(Brief): Without the pictures, copy the entries below word for word.

---

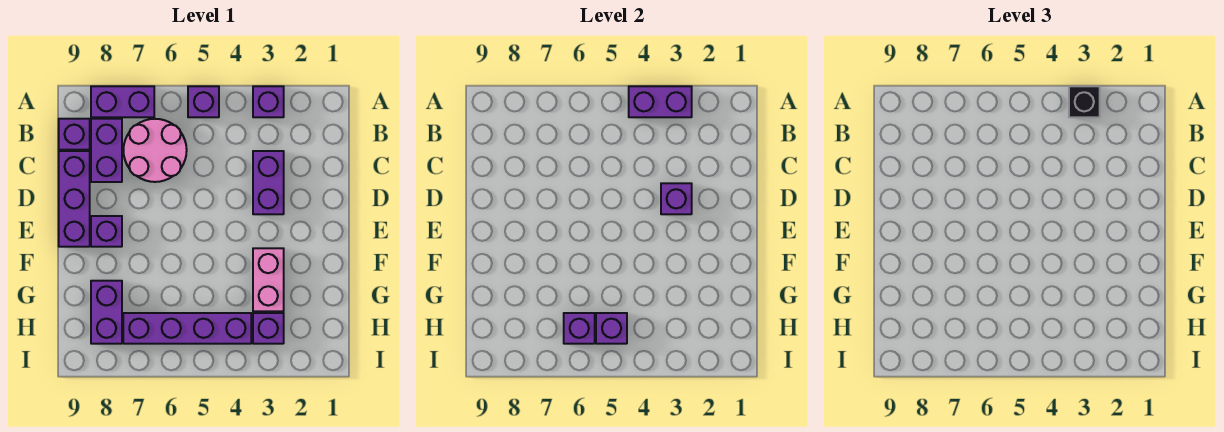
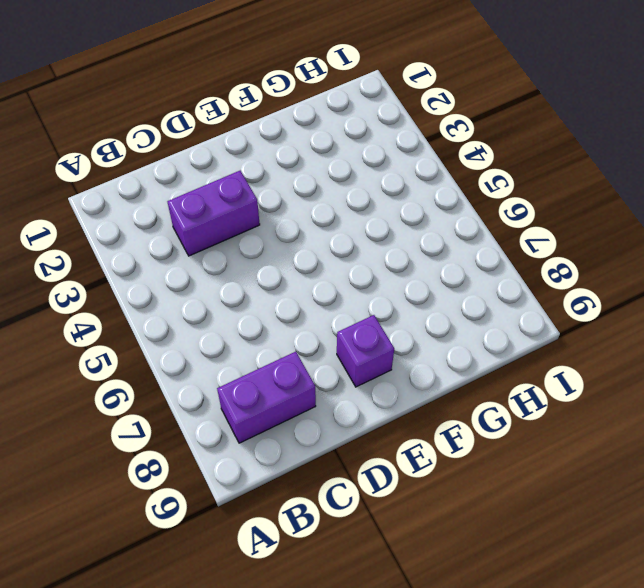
none -> purple brick A3 level 1
none -> purple brick A5 level 1
none -> purple brick A7:A8 level 1

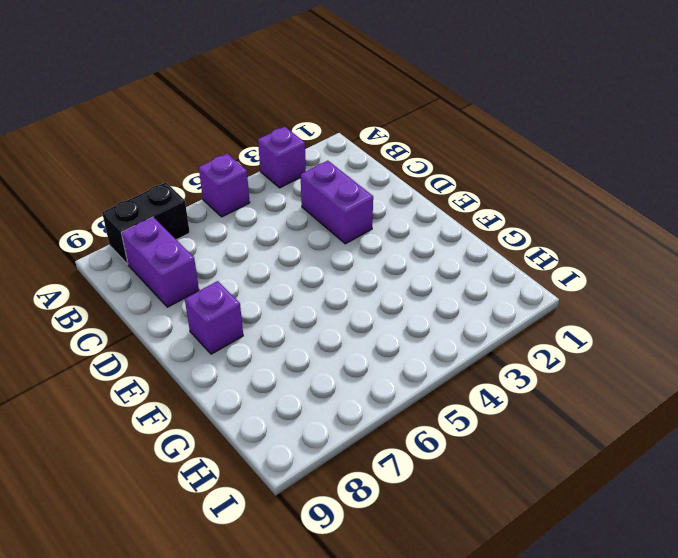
black brick A7:A8 level 1 -> purple brick A7:A8 level 1
none -> pink round brick B6:C7 level 1
none -> purple brick B9 level 1
none -> purple brick C9:E9 level 1

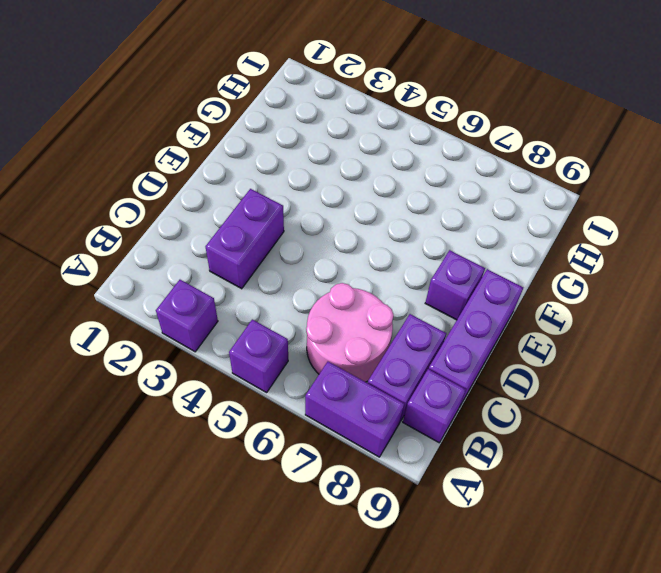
none -> pink brick F3:G3 level 1
none -> purple brick G8:H8 level 1
none -> purple brick H3 level 1

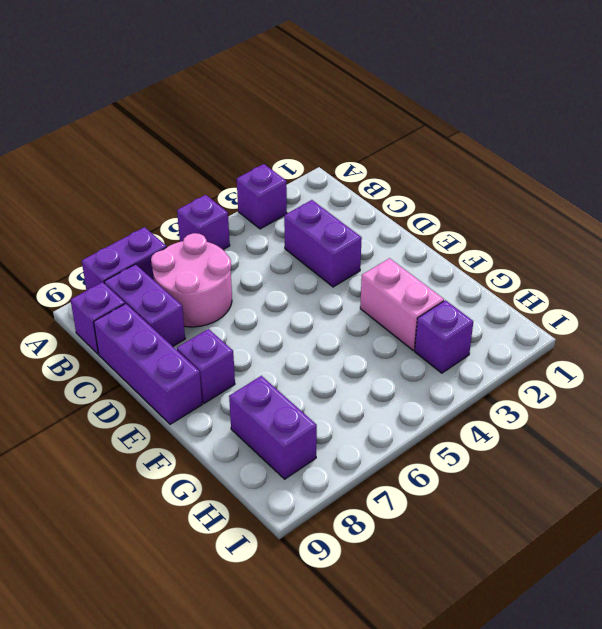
none -> purple brick H4:H7 level 1
none -> purple brick A3:A4 level 2
none -> purple brick D3 level 2

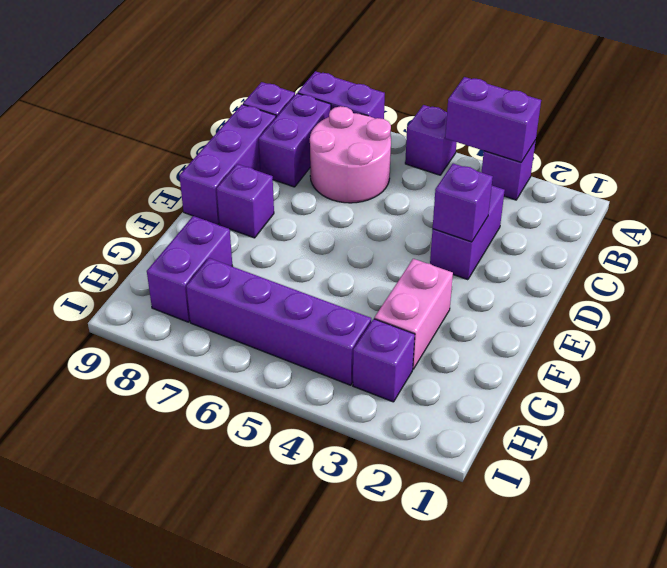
none -> purple brick H5 level 2
none -> purple brick H6 level 2
none -> black brick A3 level 3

---

(Task response):
none -> purple brick A3 level 1
none -> purple brick A5 level 1
none -> purple brick A7:A8 level 1

black brick A7:A8 level 1 -> purple brick A7:A8 level 1
none -> pink round brick B6:C7 level 1
none -> purple brick B9 level 1
none -> purple brick C9:E9 level 1

none -> pink brick F3:G3 level 1
none -> purple brick G8:H8 level 1
none -> purple brick H3 level 1

none -> purple brick H4:H7 level 1
none -> purple brick A3:A4 level 2
none -> purple brick D3 level 2

none -> purple brick H5 level 2
none -> purple brick H6 level 2
none -> black brick A3 level 3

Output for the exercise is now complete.